[[ Provided records open ]]

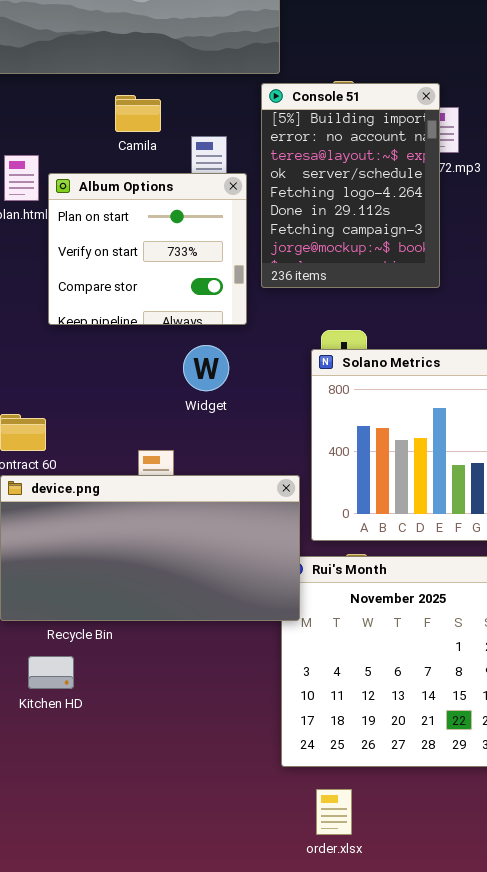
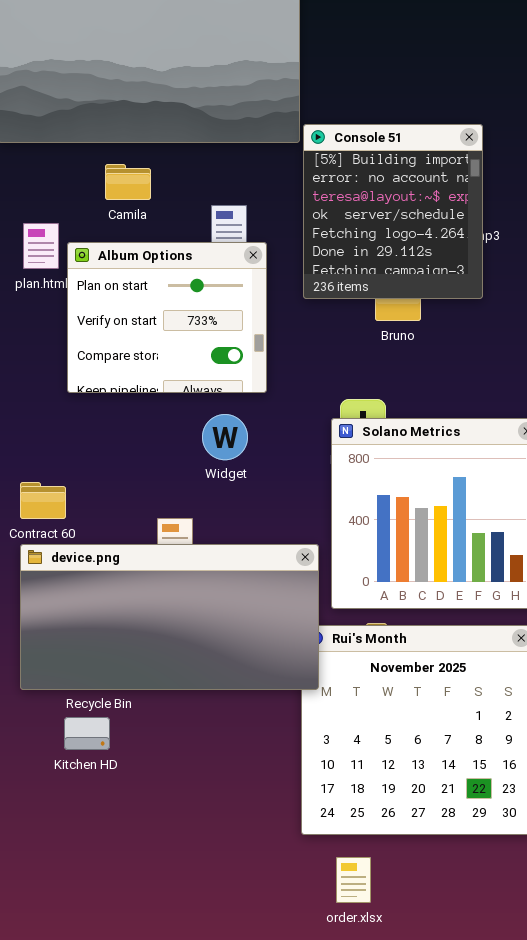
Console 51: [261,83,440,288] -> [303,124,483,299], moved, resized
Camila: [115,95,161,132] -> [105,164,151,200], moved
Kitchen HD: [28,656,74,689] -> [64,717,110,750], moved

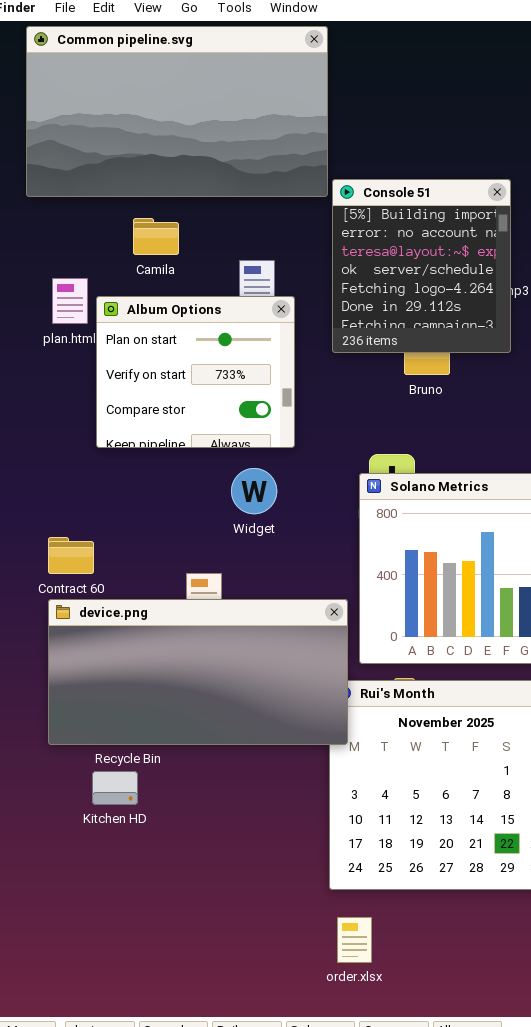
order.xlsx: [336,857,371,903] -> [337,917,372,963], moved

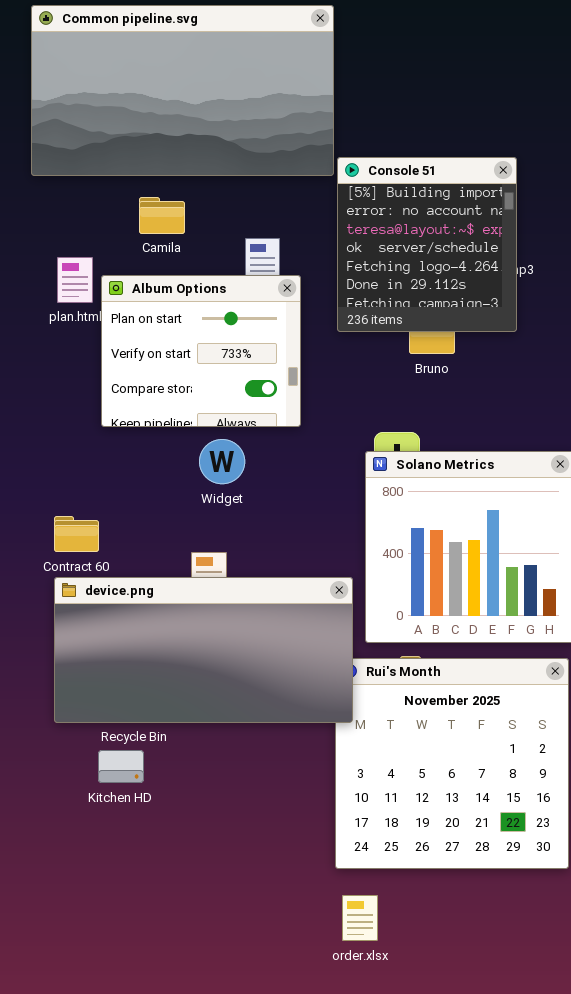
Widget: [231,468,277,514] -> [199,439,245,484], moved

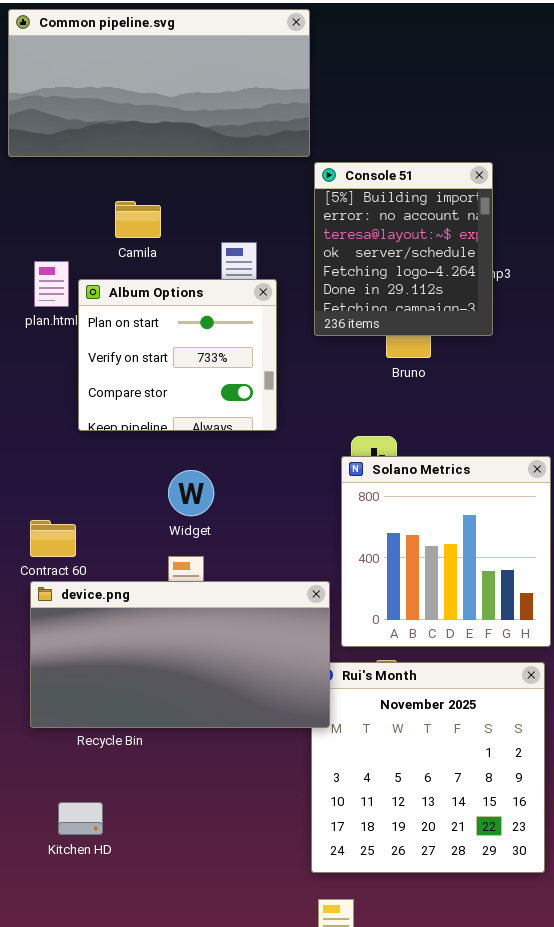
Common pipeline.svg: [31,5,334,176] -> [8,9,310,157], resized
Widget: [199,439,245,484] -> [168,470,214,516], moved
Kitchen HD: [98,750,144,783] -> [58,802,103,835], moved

[[ Provided records closed ]]

Once the pictures are removed, write out all of the entries above exactly.

Expected answer -
Console 51: [261,83,440,288] -> [303,124,483,299], moved, resized
Camila: [115,95,161,132] -> [105,164,151,200], moved
Kitchen HD: [28,656,74,689] -> [64,717,110,750], moved

order.xlsx: [336,857,371,903] -> [337,917,372,963], moved

Widget: [231,468,277,514] -> [199,439,245,484], moved

Common pipeline.svg: [31,5,334,176] -> [8,9,310,157], resized
Widget: [199,439,245,484] -> [168,470,214,516], moved
Kitchen HD: [98,750,144,783] -> [58,802,103,835], moved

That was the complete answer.